**** Exercise input ****

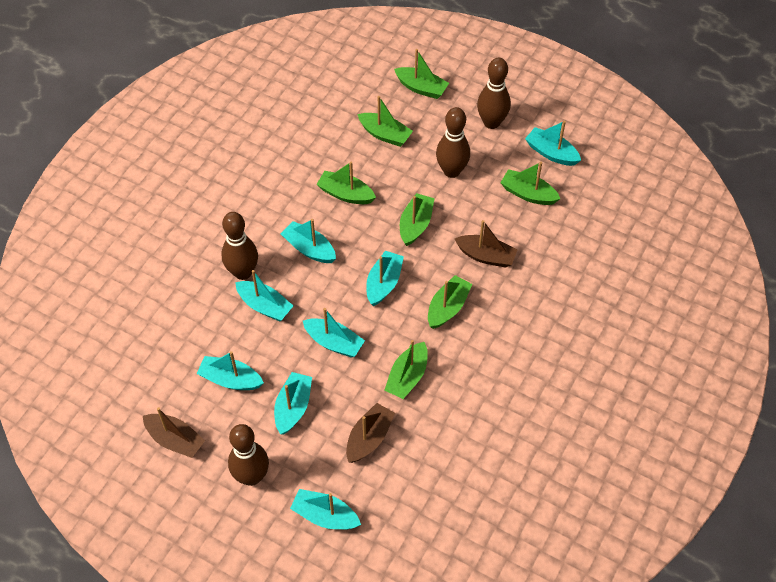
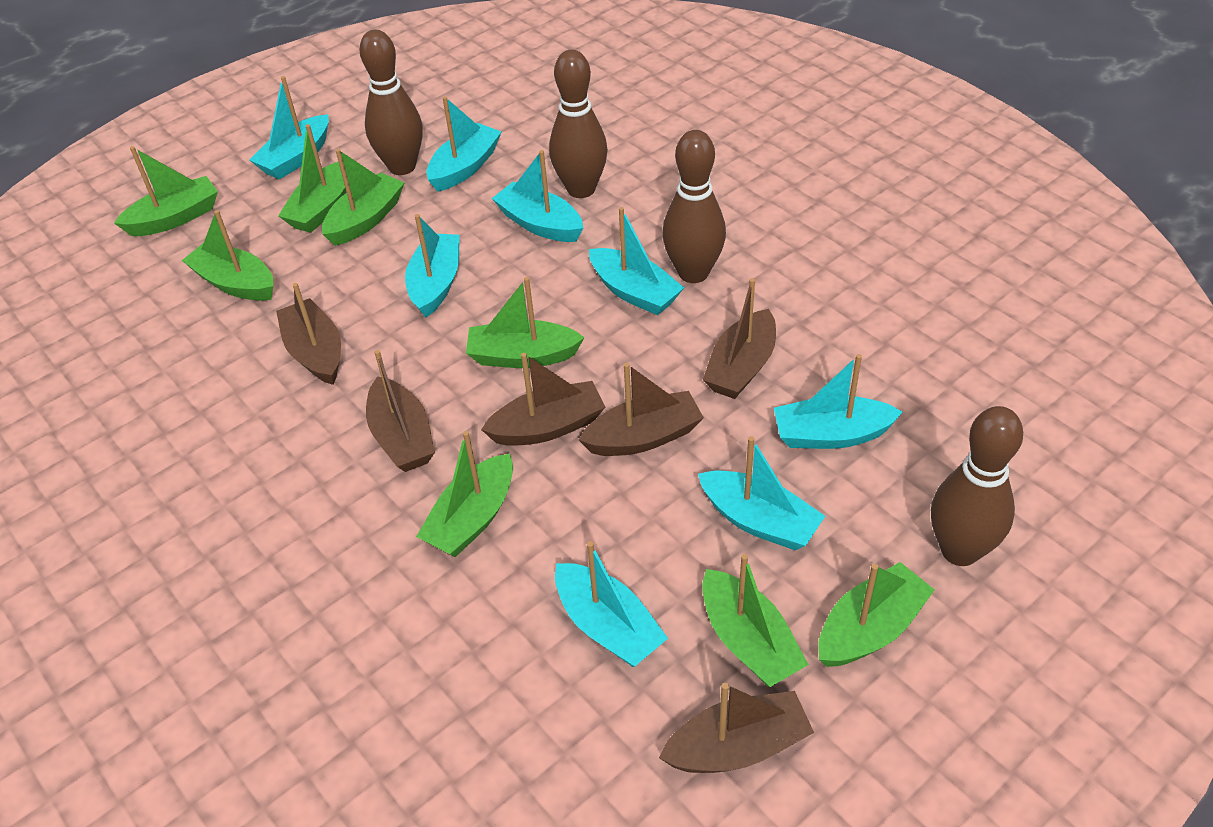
brown boat: 3 -> 6
green boat: 7 -> 8

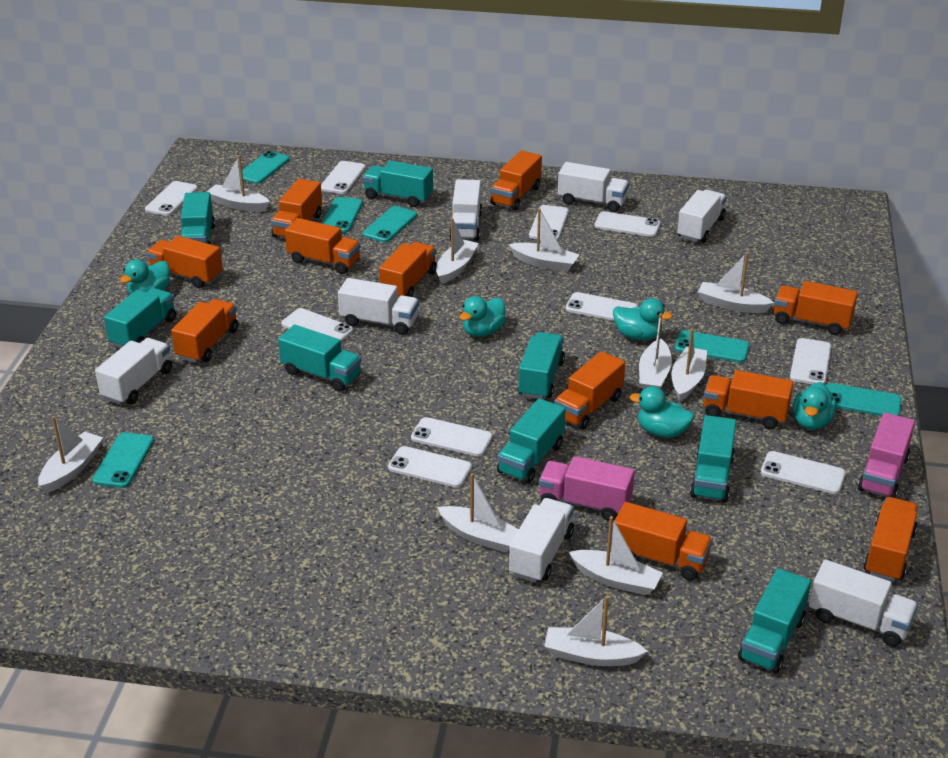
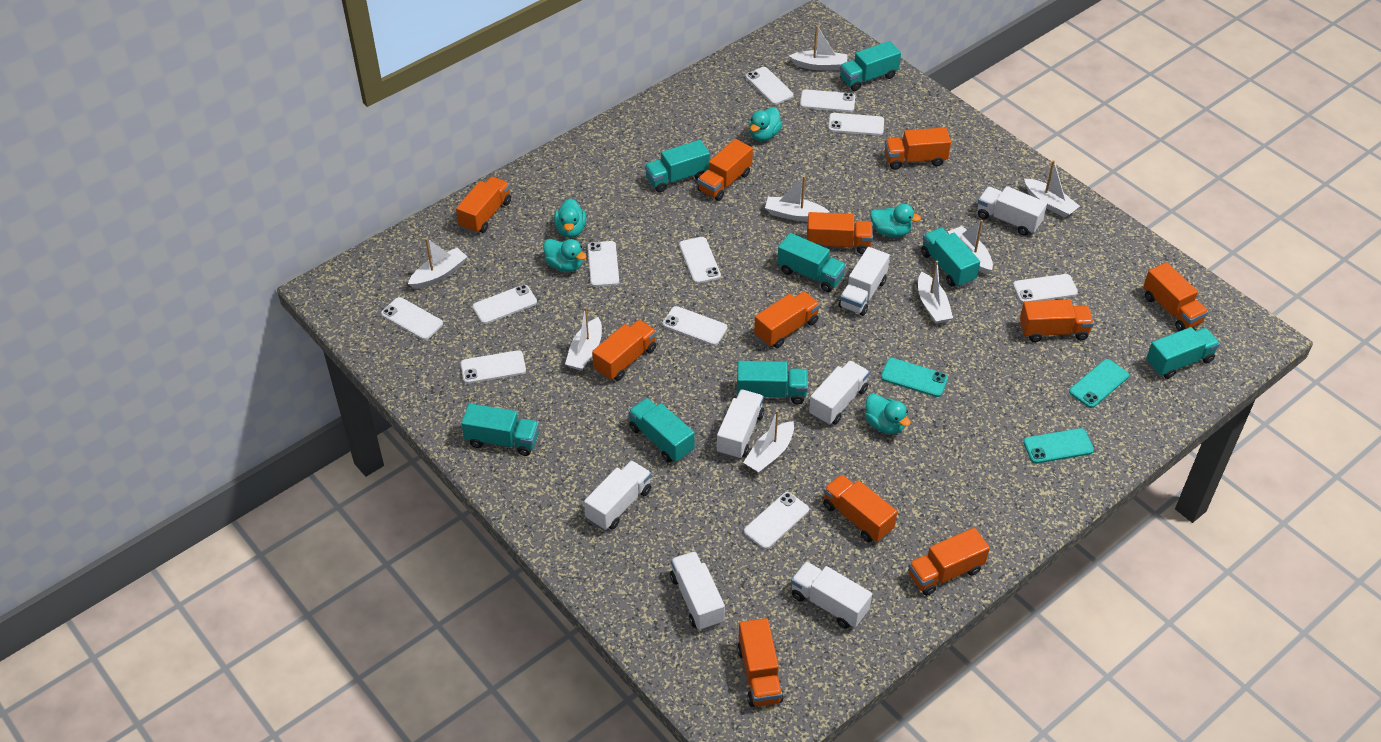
pink truck: 2 -> 0
turquoise phone: 6 -> 3
white boat: 10 -> 8
white phone: 10 -> 11

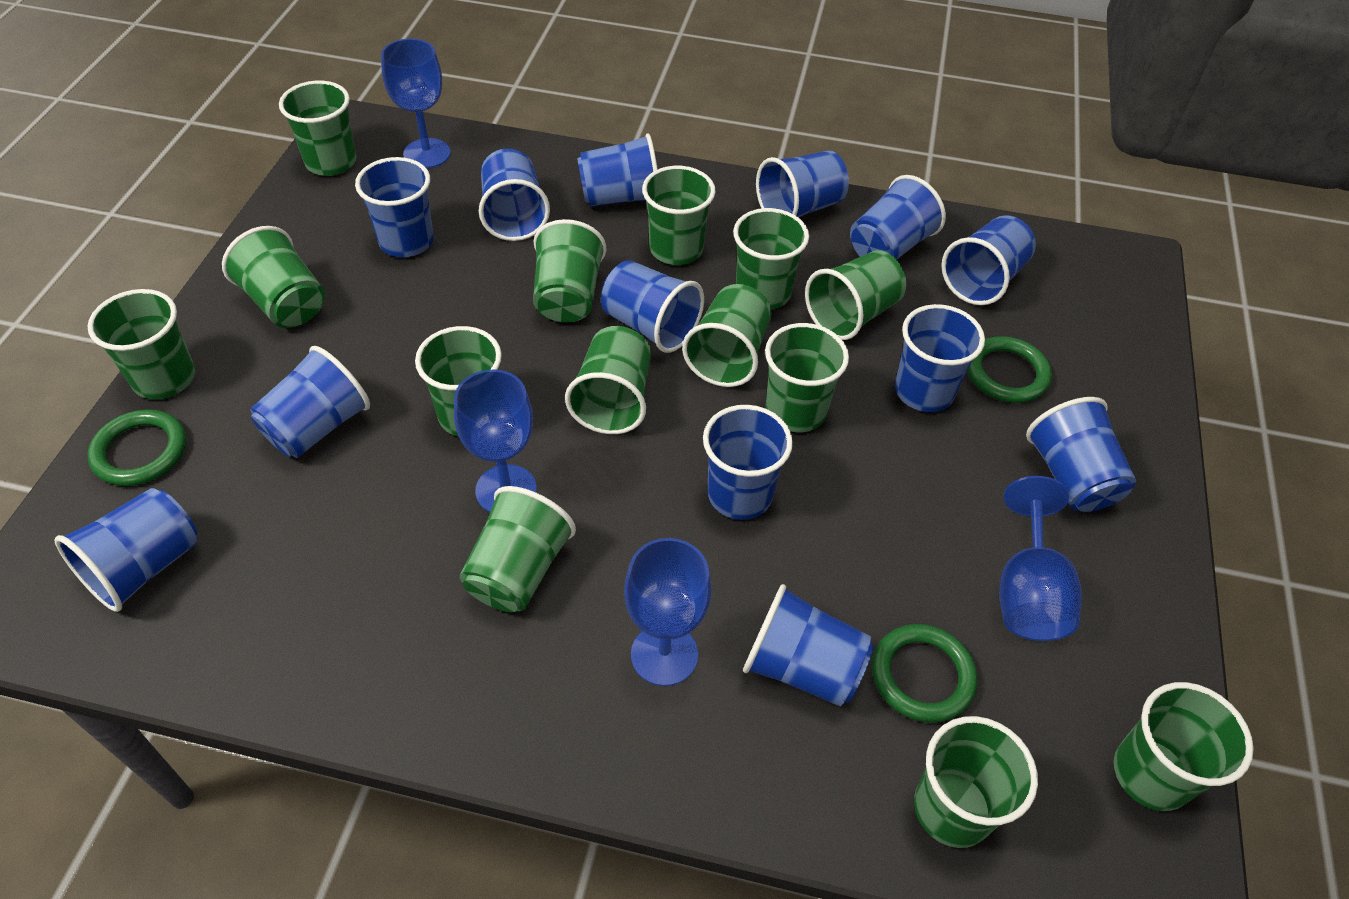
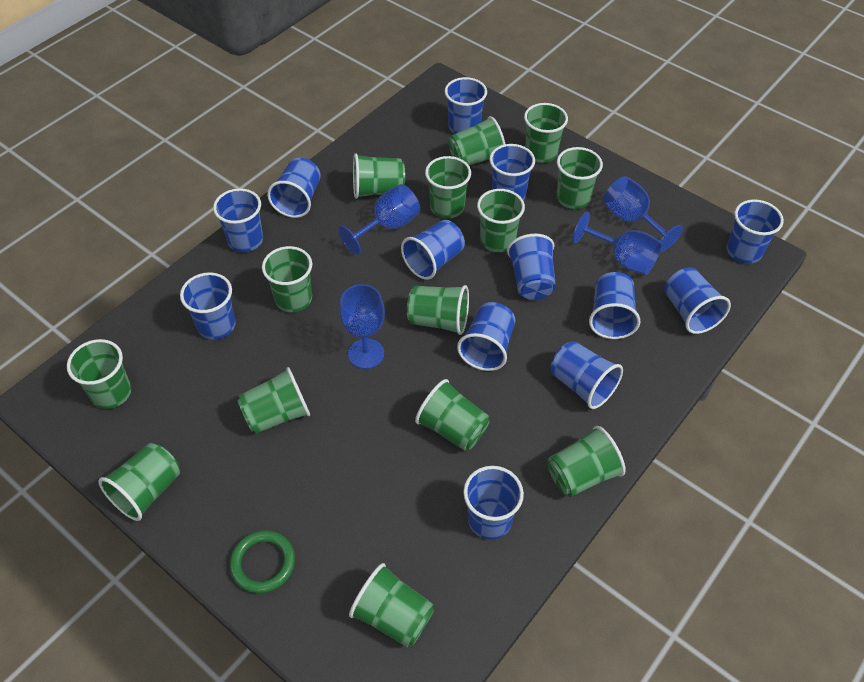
green ring: 3 -> 1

****

-- Action item --
Go through the records. Copy each line where "boat" appears.

-- Response area --
brown boat: 3 -> 6
green boat: 7 -> 8
white boat: 10 -> 8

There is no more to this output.